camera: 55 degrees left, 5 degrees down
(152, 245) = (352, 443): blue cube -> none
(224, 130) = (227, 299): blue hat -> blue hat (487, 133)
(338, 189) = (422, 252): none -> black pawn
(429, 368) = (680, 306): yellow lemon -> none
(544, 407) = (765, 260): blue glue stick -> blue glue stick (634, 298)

:::

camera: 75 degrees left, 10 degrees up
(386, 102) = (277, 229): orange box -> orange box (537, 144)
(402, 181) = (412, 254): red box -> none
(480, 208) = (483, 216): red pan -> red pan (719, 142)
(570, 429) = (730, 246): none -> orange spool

:::

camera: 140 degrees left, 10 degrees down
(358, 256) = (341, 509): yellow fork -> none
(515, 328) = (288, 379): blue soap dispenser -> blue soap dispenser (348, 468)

:::

■ EXERCISE BRIEF
Using the records above, set down exactly the lines from the one with "(152, 245) = (352, 443): blue cube -> none" through the one with "(544, 407) = (765, 260): blue", inclusive, and nothing more.

■ FINISHED TASK
(152, 245) = (352, 443): blue cube -> none
(224, 130) = (227, 299): blue hat -> blue hat (487, 133)
(338, 189) = (422, 252): none -> black pawn
(429, 368) = (680, 306): yellow lemon -> none
(544, 407) = (765, 260): blue glue stick -> blue glue stick (634, 298)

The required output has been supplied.